▶ [Task to complete]: From the line that contains "R1: 22k (N003, N005) -> 22k (5V, N006)" down to the last line of the data below, transcribe every line exactly.

------

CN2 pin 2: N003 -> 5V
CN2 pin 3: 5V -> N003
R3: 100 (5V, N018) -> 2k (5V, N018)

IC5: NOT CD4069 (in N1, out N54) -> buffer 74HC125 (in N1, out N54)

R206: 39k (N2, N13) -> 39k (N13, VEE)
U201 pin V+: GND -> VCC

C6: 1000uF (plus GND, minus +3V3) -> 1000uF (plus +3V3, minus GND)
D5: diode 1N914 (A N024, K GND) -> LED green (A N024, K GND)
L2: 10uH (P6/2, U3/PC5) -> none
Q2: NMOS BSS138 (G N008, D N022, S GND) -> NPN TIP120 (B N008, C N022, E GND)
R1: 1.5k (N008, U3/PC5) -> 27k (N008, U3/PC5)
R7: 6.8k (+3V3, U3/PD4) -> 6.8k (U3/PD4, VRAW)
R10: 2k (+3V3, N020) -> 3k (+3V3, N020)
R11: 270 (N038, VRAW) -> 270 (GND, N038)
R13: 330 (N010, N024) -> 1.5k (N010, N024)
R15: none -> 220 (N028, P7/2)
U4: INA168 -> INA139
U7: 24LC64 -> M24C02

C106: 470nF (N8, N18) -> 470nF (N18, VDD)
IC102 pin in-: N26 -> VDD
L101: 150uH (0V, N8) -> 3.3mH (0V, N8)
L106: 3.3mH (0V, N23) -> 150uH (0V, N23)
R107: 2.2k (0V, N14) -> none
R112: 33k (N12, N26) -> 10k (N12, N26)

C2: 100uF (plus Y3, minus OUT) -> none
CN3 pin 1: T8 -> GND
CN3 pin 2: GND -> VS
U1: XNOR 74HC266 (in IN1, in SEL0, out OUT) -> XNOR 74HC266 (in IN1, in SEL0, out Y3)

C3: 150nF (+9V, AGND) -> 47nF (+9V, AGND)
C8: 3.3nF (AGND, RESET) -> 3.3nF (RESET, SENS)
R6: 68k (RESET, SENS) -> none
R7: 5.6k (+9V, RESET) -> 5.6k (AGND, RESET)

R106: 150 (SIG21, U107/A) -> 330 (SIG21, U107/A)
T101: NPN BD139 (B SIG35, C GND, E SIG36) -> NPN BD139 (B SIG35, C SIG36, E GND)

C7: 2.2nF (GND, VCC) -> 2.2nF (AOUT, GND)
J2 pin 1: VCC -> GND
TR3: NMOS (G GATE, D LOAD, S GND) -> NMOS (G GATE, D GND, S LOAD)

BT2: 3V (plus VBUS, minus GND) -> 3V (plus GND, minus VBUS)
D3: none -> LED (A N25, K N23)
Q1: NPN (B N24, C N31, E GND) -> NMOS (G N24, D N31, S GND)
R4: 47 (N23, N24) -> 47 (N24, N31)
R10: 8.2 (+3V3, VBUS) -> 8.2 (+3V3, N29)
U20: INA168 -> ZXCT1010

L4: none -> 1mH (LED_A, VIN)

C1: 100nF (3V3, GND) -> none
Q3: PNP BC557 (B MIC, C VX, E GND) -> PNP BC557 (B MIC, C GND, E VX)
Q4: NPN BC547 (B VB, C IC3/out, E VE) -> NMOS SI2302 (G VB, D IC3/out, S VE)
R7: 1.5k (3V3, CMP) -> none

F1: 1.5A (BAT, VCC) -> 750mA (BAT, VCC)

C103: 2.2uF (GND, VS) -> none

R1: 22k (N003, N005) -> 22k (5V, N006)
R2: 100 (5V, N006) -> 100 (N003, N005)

------

▶ [Solution to the problem]:
R1: 22k (N003, N005) -> 22k (5V, N006)
R2: 100 (5V, N006) -> 100 (N003, N005)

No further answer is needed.